WHAT YOU ARE ASKED TO DO: Every line below that carries the word "goblet" needs to be copied.

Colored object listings
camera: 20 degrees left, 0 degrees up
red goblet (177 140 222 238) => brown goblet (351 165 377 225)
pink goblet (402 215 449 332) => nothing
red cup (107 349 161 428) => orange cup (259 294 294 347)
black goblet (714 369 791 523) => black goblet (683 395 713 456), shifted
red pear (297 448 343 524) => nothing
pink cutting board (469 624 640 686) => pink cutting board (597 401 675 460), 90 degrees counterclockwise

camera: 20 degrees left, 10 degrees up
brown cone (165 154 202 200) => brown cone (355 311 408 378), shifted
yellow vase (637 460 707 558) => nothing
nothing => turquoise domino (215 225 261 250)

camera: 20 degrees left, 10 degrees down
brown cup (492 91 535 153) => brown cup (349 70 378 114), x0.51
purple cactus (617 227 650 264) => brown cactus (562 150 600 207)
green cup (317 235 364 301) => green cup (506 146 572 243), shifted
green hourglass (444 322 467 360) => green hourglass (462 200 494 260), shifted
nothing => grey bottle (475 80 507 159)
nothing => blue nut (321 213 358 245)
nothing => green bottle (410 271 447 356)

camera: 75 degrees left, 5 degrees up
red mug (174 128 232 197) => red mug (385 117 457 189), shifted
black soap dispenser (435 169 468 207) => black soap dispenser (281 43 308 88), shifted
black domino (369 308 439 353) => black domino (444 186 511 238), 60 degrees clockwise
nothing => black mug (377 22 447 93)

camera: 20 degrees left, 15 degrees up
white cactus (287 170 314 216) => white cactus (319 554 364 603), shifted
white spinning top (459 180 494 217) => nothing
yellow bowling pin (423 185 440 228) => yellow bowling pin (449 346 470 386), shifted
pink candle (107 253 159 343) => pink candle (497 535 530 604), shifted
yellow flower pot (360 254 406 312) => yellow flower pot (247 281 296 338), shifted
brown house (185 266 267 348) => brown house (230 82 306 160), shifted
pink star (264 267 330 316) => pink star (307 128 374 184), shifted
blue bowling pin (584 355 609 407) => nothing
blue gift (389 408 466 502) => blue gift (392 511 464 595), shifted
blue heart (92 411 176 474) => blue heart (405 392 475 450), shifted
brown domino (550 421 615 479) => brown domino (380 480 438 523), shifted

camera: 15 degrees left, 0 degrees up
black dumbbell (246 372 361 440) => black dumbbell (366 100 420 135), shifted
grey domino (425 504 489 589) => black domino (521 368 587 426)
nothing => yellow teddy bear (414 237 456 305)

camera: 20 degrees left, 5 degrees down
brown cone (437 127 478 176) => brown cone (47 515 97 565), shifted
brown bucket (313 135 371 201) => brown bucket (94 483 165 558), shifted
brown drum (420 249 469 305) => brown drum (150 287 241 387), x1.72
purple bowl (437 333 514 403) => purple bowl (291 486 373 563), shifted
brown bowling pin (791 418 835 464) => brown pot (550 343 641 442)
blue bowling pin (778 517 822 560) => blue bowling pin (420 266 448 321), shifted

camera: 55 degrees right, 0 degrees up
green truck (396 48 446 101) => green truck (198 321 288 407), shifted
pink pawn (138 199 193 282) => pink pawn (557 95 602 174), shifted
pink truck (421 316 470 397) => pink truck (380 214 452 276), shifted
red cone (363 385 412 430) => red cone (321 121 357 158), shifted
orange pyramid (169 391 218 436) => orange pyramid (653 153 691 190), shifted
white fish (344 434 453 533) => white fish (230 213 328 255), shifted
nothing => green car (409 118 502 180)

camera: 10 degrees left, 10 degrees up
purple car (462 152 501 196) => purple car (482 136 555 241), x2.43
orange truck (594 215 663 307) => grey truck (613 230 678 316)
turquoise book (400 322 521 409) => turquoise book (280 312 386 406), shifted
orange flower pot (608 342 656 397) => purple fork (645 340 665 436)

RESULT:
red goblet (177 140 222 238) => brown goblet (351 165 377 225)
pink goblet (402 215 449 332) => nothing
black goblet (714 369 791 523) => black goblet (683 395 713 456), shifted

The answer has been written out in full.